#### Exercise materials
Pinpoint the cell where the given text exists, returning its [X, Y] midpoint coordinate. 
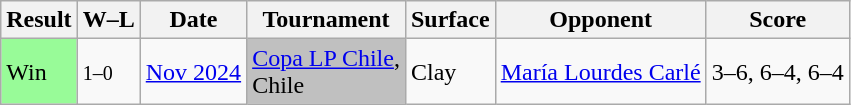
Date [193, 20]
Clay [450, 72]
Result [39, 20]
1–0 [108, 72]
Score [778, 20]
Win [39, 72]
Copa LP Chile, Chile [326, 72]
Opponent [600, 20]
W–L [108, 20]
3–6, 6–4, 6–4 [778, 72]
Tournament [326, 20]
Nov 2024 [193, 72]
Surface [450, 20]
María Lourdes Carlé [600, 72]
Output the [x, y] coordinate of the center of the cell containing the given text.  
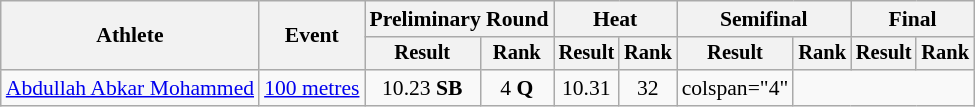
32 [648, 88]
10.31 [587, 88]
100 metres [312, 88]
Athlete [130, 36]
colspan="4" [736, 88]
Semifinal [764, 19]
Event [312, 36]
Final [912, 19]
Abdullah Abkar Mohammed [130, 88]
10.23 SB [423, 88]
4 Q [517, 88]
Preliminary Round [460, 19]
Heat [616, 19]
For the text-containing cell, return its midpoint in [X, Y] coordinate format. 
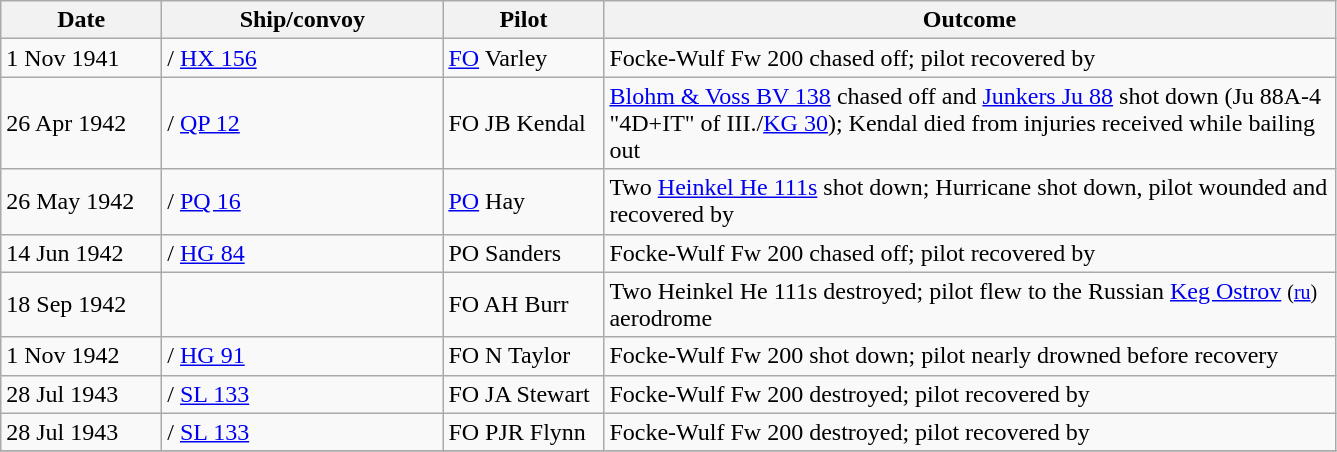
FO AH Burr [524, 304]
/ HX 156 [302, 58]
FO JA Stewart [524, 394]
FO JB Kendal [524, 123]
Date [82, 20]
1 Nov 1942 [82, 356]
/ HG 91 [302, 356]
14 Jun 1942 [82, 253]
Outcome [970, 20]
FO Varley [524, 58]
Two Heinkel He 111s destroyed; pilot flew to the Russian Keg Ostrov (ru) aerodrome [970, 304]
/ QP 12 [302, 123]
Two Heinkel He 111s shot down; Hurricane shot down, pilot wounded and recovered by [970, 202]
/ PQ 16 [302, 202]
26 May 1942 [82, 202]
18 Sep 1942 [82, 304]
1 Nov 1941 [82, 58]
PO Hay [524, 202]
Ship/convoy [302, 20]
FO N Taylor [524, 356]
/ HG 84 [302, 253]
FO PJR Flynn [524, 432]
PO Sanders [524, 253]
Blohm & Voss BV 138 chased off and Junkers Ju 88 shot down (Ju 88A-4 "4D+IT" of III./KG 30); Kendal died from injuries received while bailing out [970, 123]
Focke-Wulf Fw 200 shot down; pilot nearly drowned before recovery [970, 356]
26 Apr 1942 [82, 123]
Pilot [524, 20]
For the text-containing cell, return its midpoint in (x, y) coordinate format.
########
[Stated exercise]
Please copy out, word for word, the part of the material that opens with the line containing "FO AH Burr [524, 304]" and runs to the end of the material.

[Finished task]
FO AH Burr [524, 304]
/ HX 156 [302, 58]
FO JA Stewart [524, 394]
FO JB Kendal [524, 123]
Date [82, 20]
1 Nov 1942 [82, 356]
/ HG 91 [302, 356]
14 Jun 1942 [82, 253]
Outcome [970, 20]
FO Varley [524, 58]
Two Heinkel He 111s destroyed; pilot flew to the Russian Keg Ostrov (ru) aerodrome [970, 304]
/ QP 12 [302, 123]
Two Heinkel He 111s shot down; Hurricane shot down, pilot wounded and recovered by [970, 202]
/ PQ 16 [302, 202]
26 May 1942 [82, 202]
18 Sep 1942 [82, 304]
1 Nov 1941 [82, 58]
PO Hay [524, 202]
Ship/convoy [302, 20]
FO N Taylor [524, 356]
/ HG 84 [302, 253]
FO PJR Flynn [524, 432]
PO Sanders [524, 253]
Blohm & Voss BV 138 chased off and Junkers Ju 88 shot down (Ju 88A-4 "4D+IT" of III./KG 30); Kendal died from injuries received while bailing out [970, 123]
Focke-Wulf Fw 200 shot down; pilot nearly drowned before recovery [970, 356]
26 Apr 1942 [82, 123]
Pilot [524, 20]
For the text-containing cell, return its midpoint in (x, y) coordinate format.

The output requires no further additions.